→ **What needs to be done**
Quote exactly the lines running from the line with "Update HD: [1011,208,1064,245]" to the end of the entries, including both, and nothing else.

→ **Data excerpts**
◆ ◆ ◆
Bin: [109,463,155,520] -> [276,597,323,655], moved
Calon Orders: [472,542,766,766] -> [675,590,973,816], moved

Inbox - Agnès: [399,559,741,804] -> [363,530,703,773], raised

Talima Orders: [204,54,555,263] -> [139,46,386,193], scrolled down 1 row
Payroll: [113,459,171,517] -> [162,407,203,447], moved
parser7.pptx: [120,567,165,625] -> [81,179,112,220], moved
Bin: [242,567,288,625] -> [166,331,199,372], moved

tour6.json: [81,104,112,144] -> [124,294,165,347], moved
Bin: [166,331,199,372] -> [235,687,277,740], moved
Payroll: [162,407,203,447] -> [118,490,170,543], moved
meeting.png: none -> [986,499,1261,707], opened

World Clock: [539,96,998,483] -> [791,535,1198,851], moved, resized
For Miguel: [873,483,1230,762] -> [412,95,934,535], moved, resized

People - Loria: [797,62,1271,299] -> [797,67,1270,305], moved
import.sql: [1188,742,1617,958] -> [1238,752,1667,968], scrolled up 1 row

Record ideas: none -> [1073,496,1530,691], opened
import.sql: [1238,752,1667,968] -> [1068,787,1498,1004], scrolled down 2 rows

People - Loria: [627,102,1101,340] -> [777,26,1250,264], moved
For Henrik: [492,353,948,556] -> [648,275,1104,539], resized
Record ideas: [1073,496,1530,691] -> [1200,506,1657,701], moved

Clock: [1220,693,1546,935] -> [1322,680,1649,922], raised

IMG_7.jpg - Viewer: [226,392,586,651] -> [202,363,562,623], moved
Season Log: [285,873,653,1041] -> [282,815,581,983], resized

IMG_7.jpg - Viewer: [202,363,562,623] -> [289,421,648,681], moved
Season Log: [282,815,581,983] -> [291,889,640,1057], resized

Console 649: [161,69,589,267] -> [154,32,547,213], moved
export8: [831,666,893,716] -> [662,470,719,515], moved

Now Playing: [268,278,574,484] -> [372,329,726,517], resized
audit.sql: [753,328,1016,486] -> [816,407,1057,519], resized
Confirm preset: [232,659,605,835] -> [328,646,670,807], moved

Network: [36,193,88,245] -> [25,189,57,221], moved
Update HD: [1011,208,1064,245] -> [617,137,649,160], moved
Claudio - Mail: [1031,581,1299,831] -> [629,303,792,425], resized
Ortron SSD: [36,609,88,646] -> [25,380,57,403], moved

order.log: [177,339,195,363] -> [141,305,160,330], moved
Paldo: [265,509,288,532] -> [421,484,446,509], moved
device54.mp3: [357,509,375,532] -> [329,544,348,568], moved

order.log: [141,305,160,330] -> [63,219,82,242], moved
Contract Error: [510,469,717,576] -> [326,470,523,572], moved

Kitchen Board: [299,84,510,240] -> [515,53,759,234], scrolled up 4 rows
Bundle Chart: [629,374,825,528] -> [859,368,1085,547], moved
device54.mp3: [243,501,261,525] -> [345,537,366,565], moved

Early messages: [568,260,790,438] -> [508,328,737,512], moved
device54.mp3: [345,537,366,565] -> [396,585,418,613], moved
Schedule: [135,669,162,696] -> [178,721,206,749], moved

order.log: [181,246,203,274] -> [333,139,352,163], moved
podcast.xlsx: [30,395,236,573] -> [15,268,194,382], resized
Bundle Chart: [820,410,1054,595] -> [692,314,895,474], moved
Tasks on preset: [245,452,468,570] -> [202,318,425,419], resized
◆ ◆ ◆
→ **Output of the task**
Update HD: [1011,208,1064,245] -> [617,137,649,160], moved
Claudio - Mail: [1031,581,1299,831] -> [629,303,792,425], resized
Ortron SSD: [36,609,88,646] -> [25,380,57,403], moved

order.log: [177,339,195,363] -> [141,305,160,330], moved
Paldo: [265,509,288,532] -> [421,484,446,509], moved
device54.mp3: [357,509,375,532] -> [329,544,348,568], moved

order.log: [141,305,160,330] -> [63,219,82,242], moved
Contract Error: [510,469,717,576] -> [326,470,523,572], moved

Kitchen Board: [299,84,510,240] -> [515,53,759,234], scrolled up 4 rows
Bundle Chart: [629,374,825,528] -> [859,368,1085,547], moved
device54.mp3: [243,501,261,525] -> [345,537,366,565], moved

Early messages: [568,260,790,438] -> [508,328,737,512], moved
device54.mp3: [345,537,366,565] -> [396,585,418,613], moved
Schedule: [135,669,162,696] -> [178,721,206,749], moved

order.log: [181,246,203,274] -> [333,139,352,163], moved
podcast.xlsx: [30,395,236,573] -> [15,268,194,382], resized
Bundle Chart: [820,410,1054,595] -> [692,314,895,474], moved
Tasks on preset: [245,452,468,570] -> [202,318,425,419], resized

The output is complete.